BEGIN
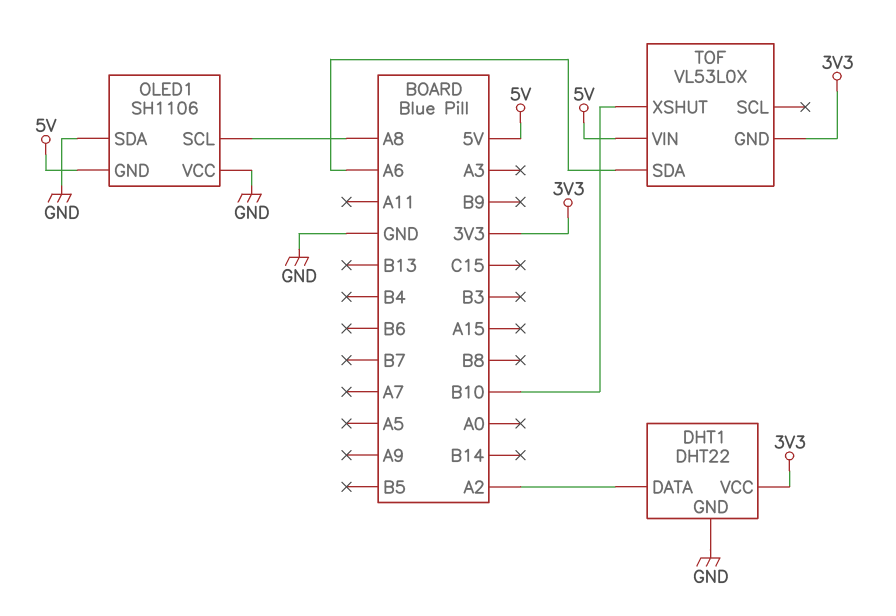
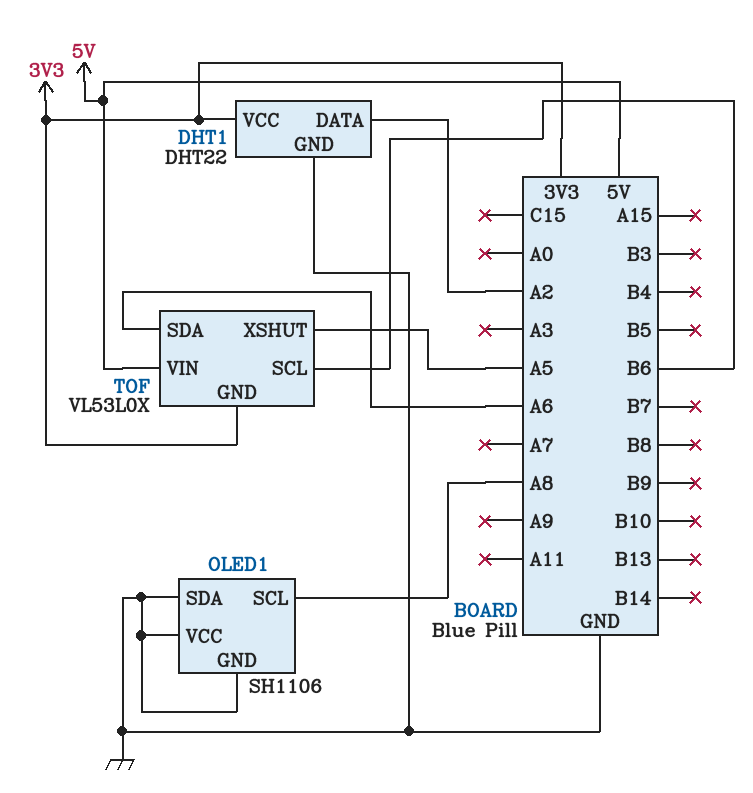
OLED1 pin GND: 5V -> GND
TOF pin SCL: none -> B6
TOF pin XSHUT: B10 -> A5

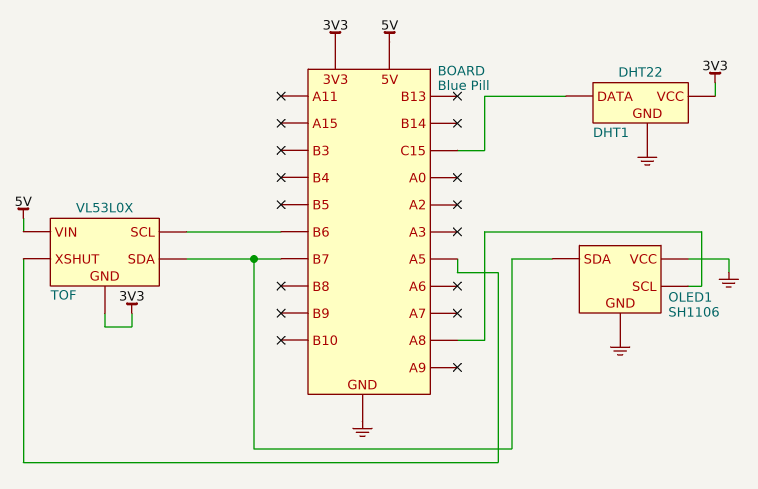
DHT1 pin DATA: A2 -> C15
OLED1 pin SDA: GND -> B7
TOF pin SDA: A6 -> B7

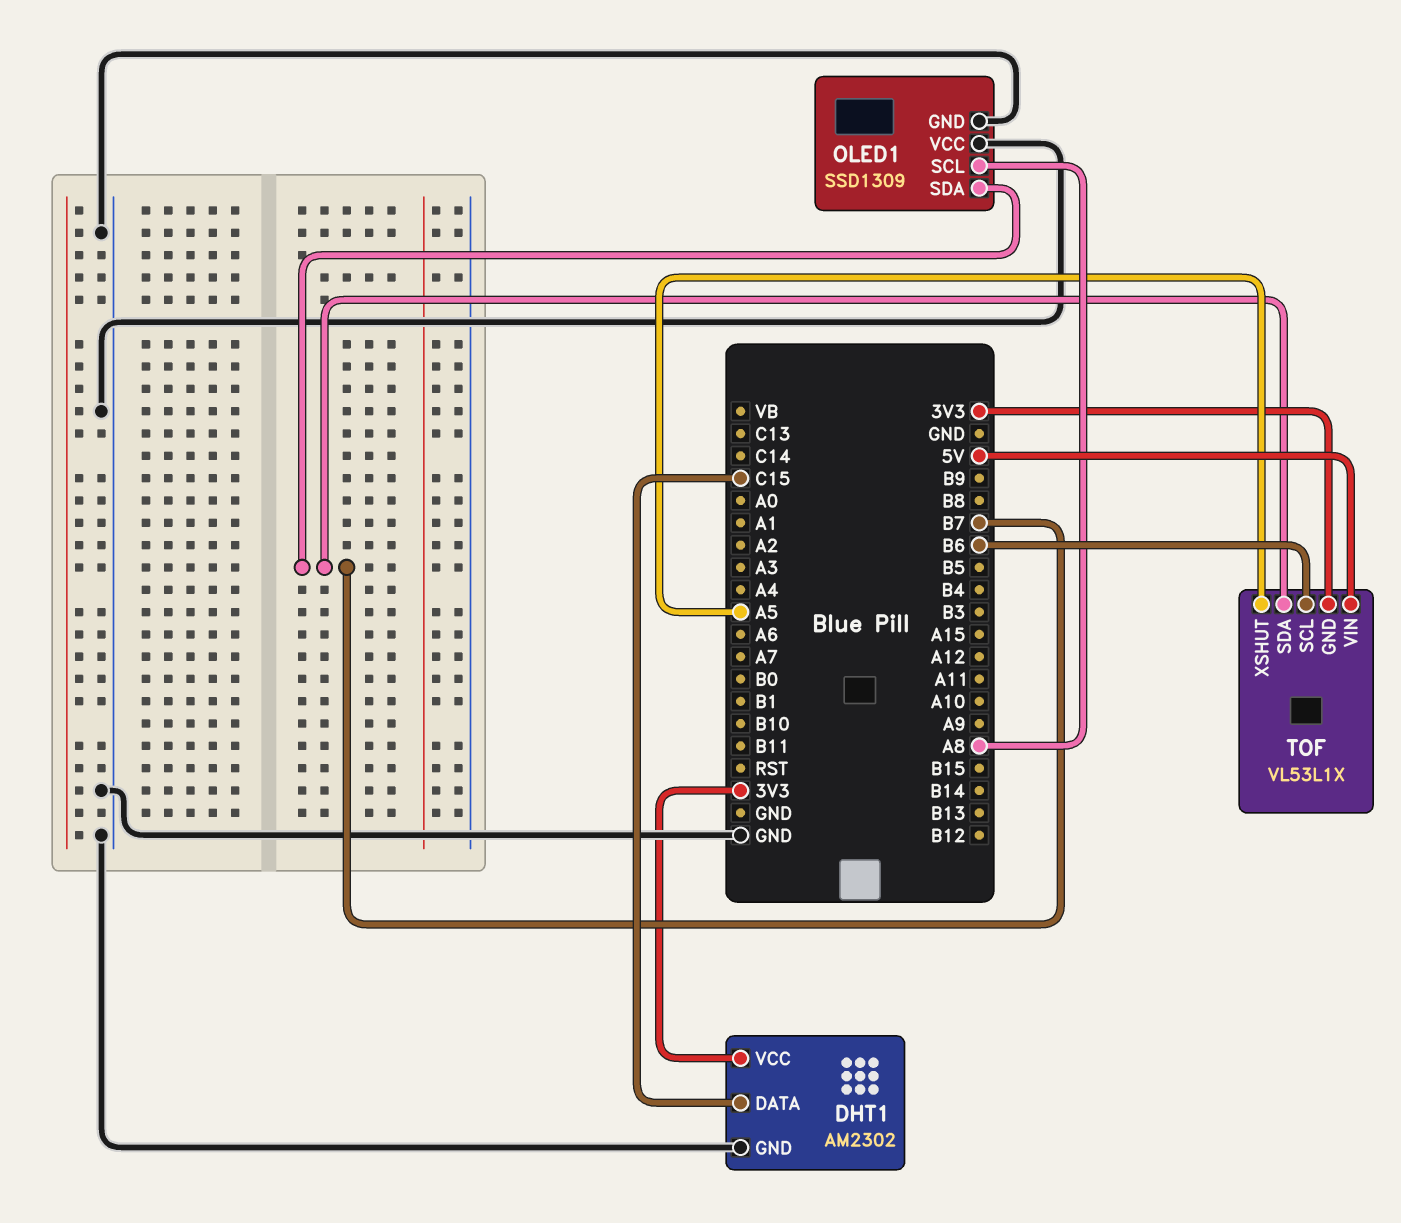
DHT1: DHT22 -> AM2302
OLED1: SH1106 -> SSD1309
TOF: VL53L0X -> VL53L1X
END
BEGIN
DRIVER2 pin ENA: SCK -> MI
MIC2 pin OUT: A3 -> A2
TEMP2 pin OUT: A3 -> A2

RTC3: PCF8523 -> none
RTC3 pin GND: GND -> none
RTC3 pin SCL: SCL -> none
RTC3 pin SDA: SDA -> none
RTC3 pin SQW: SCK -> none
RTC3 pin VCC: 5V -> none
END
=== DESCRIPTION OF THE TASK ===
Excluding any pictures, print exactly the lines of the listing above from the line with "OLED1 pin GND: 5V -> GND" to the line with "TOF: VL53L0X -> VL53L1X", both ends included.

=== FINISHED TASK ===
OLED1 pin GND: 5V -> GND
TOF pin SCL: none -> B6
TOF pin XSHUT: B10 -> A5

DHT1 pin DATA: A2 -> C15
OLED1 pin SDA: GND -> B7
TOF pin SDA: A6 -> B7

DHT1: DHT22 -> AM2302
OLED1: SH1106 -> SSD1309
TOF: VL53L0X -> VL53L1X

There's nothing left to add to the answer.